What to do: Below are some records; give them all again exactly, but not the pictures.

------------------------------------------------------------

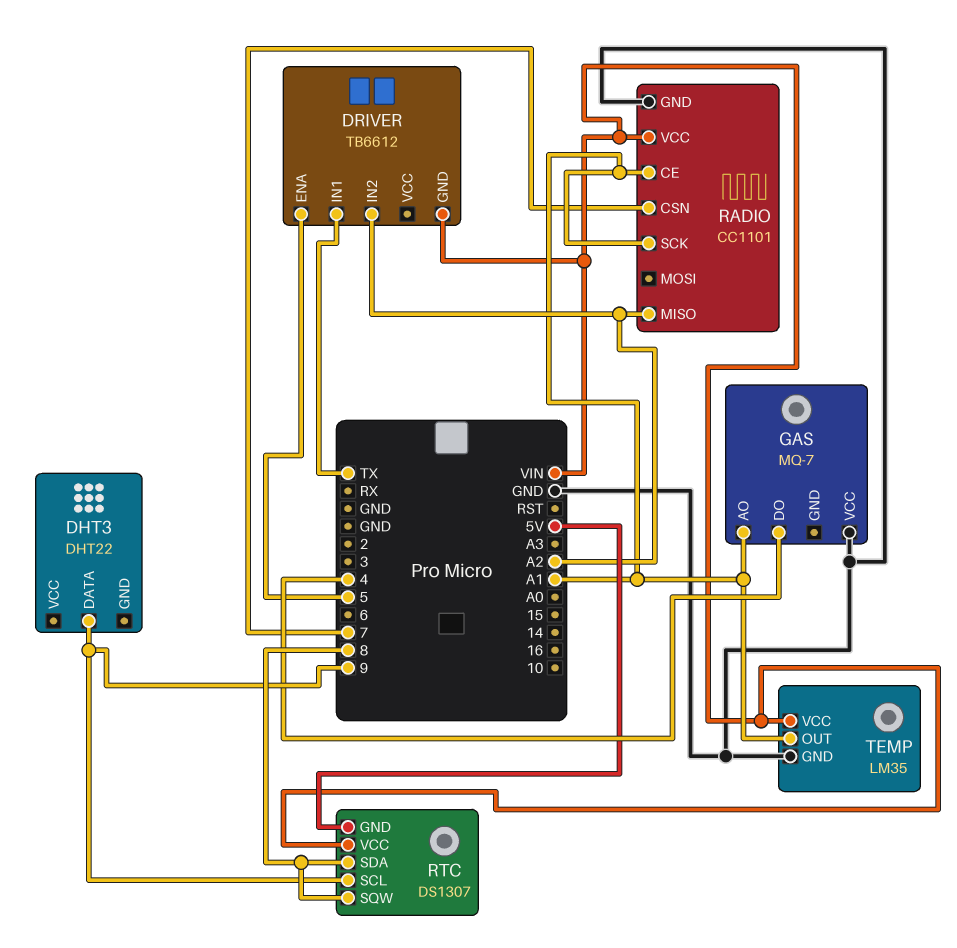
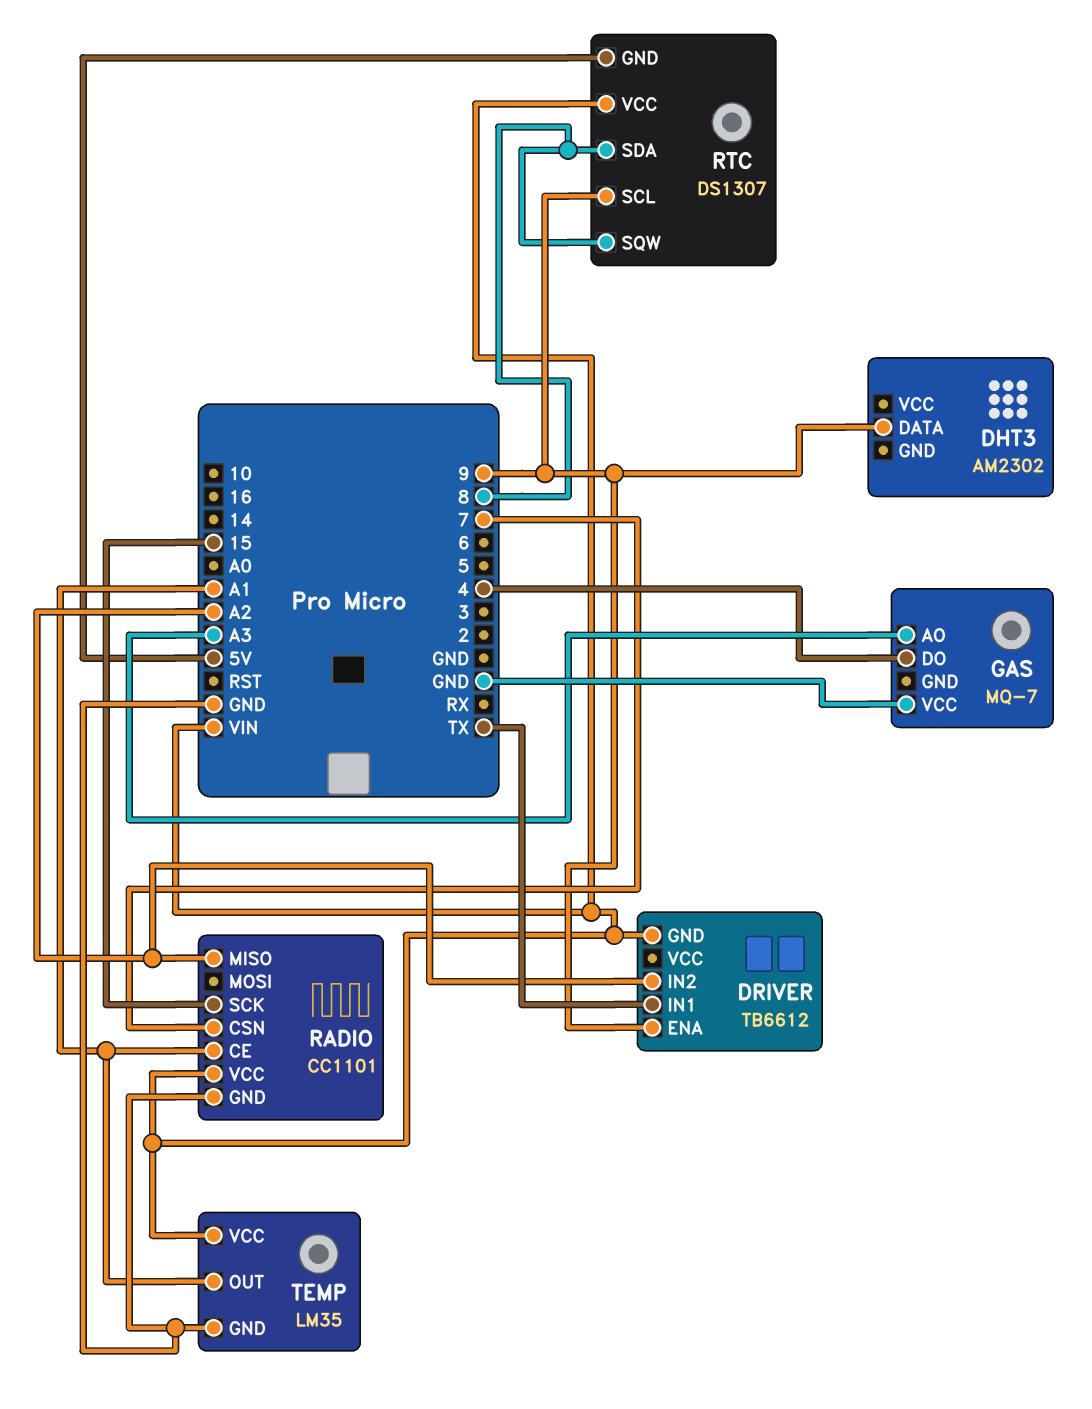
DHT3: DHT22 -> AM2302
DRIVER pin ENA: 5 -> 9
GAS pin AO: A1 -> A3
RADIO pin SCK: A1 -> 15

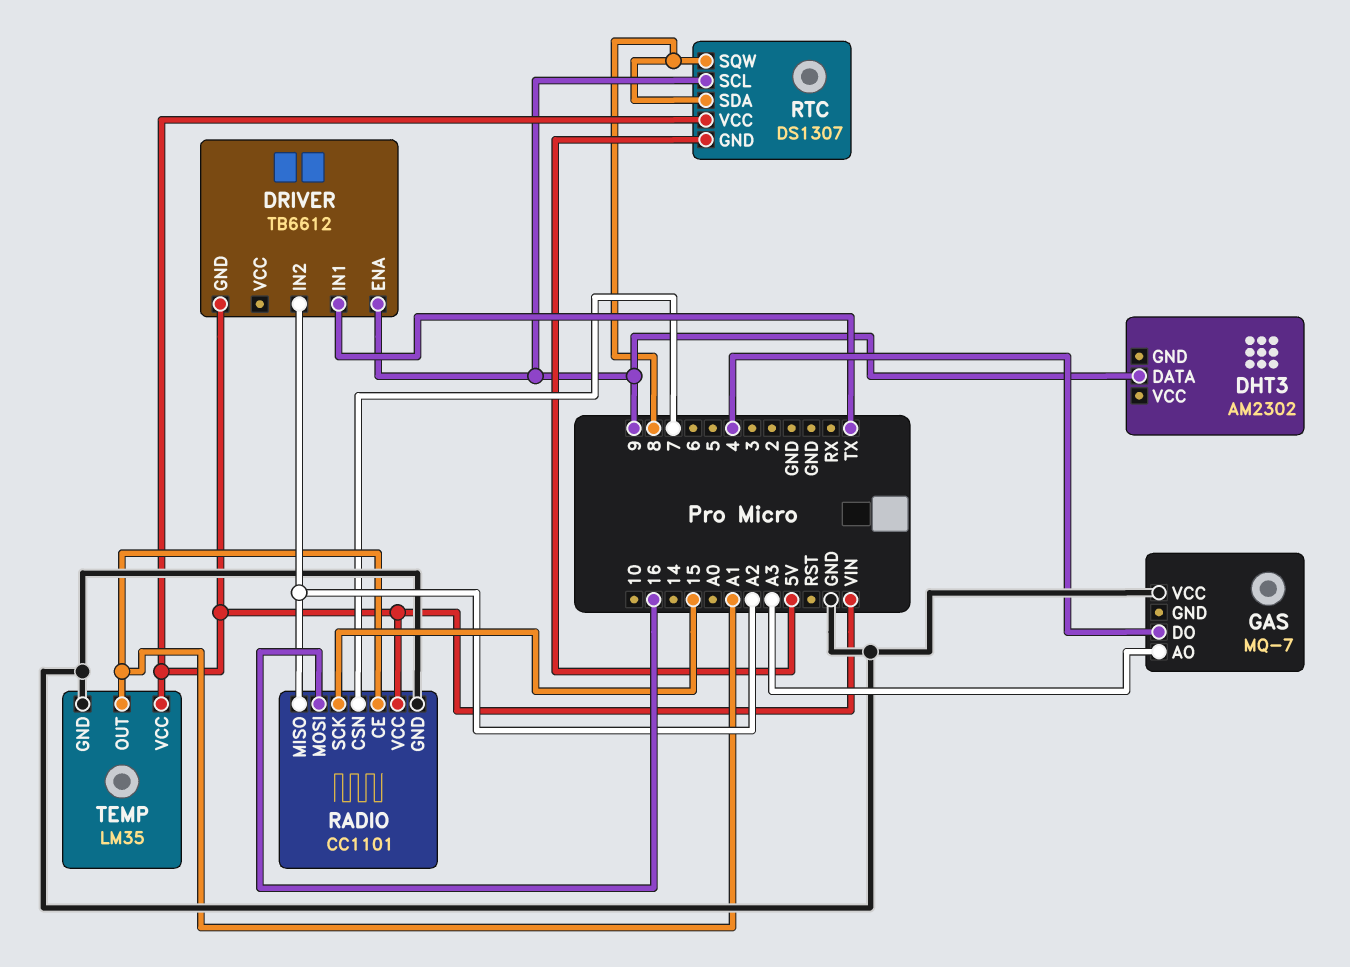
RADIO pin MOSI: none -> 16

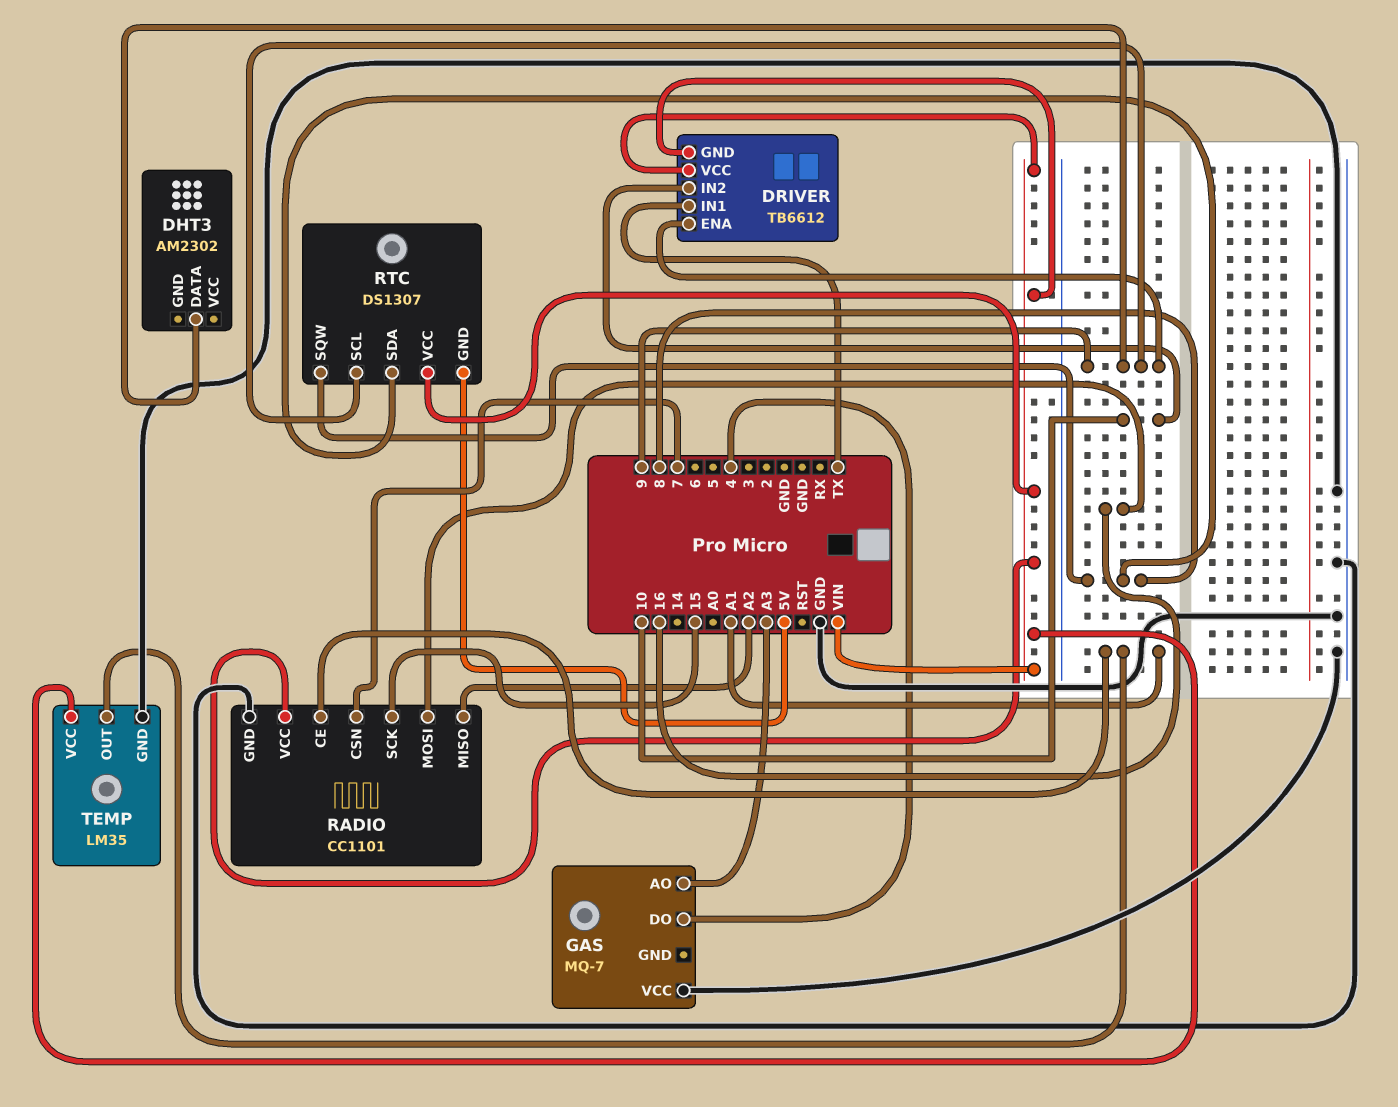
DRIVER pin IN2: A2 -> 10
DRIVER pin VCC: none -> VIN

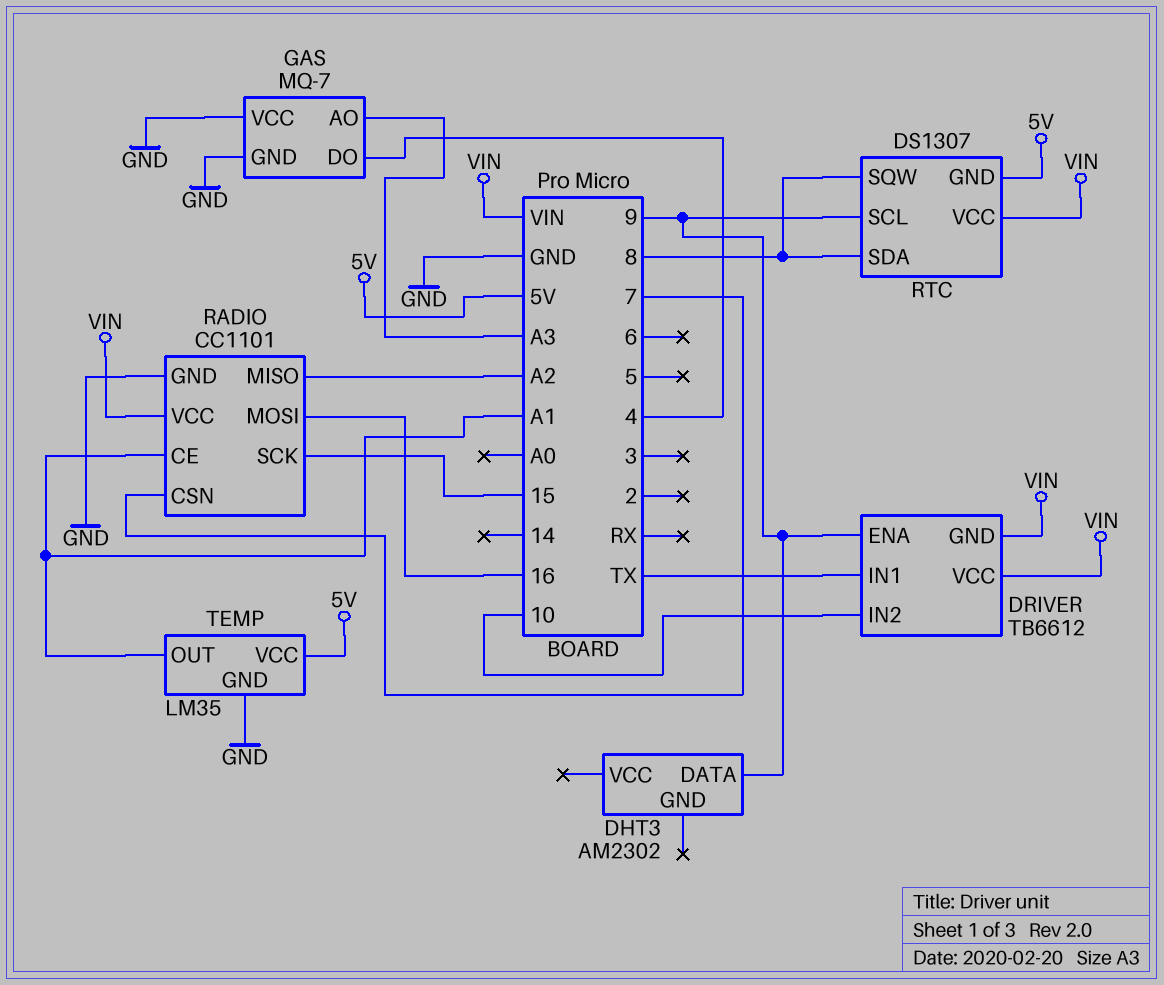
GAS pin GND: none -> GND
TEMP pin VCC: VIN -> 5V

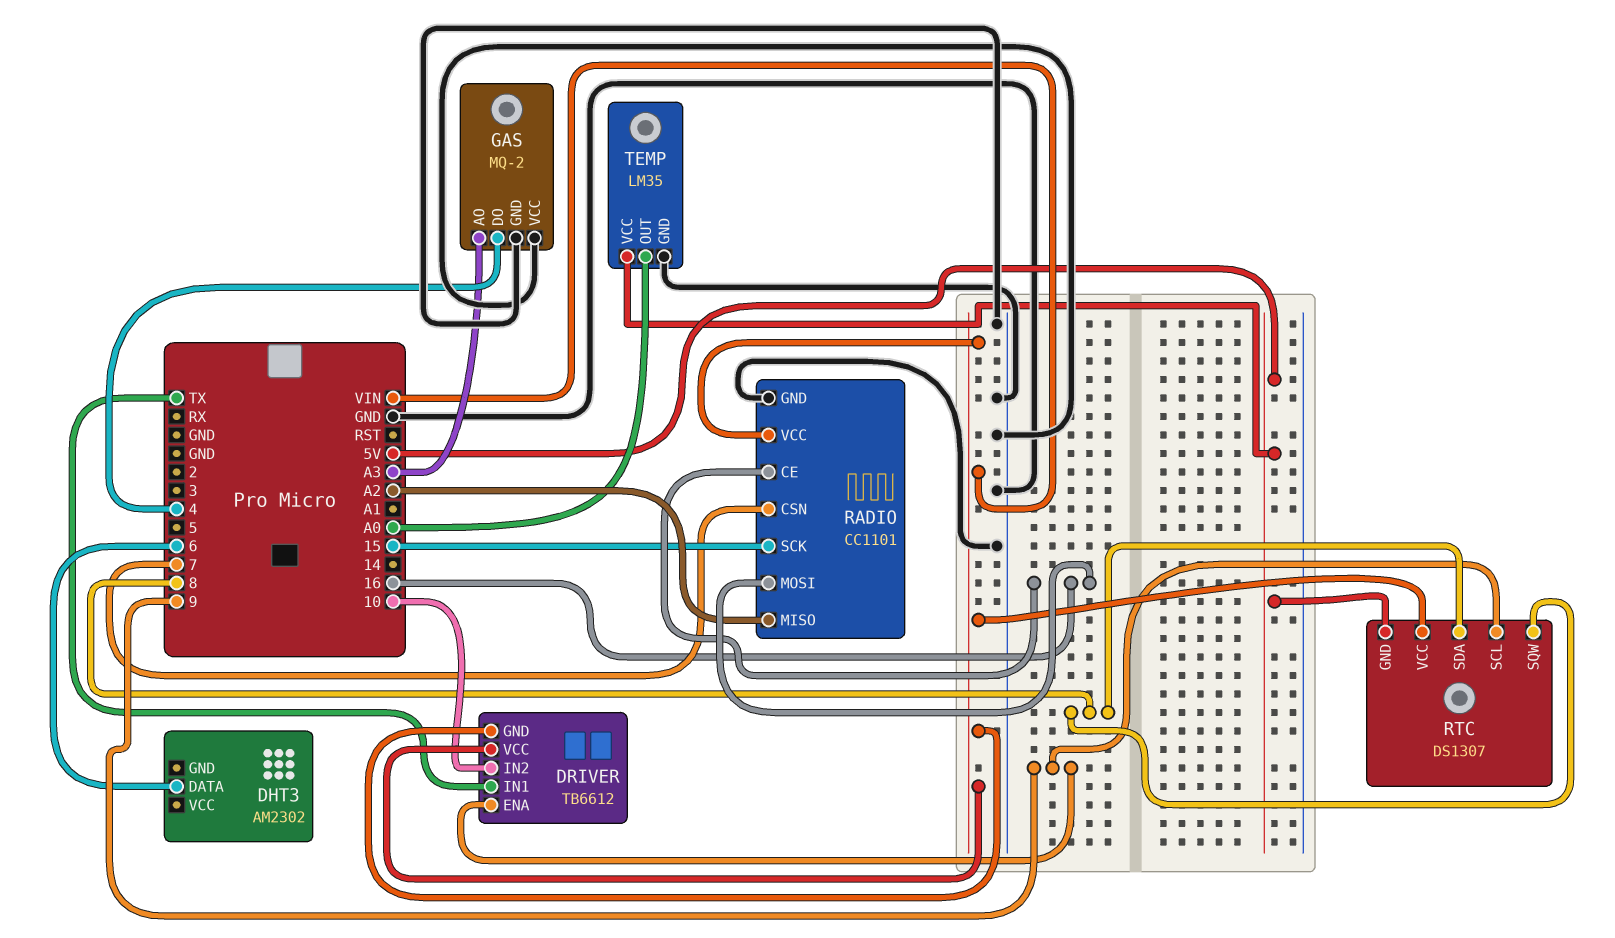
DHT3 pin DATA: 9 -> 6
GAS: MQ-7 -> MQ-2
RADIO pin CE: A1 -> 16
TEMP pin OUT: A1 -> A0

------------------------------------------------------------

Exercise answer:
DHT3: DHT22 -> AM2302
DRIVER pin ENA: 5 -> 9
GAS pin AO: A1 -> A3
RADIO pin SCK: A1 -> 15

RADIO pin MOSI: none -> 16

DRIVER pin IN2: A2 -> 10
DRIVER pin VCC: none -> VIN

GAS pin GND: none -> GND
TEMP pin VCC: VIN -> 5V

DHT3 pin DATA: 9 -> 6
GAS: MQ-7 -> MQ-2
RADIO pin CE: A1 -> 16
TEMP pin OUT: A1 -> A0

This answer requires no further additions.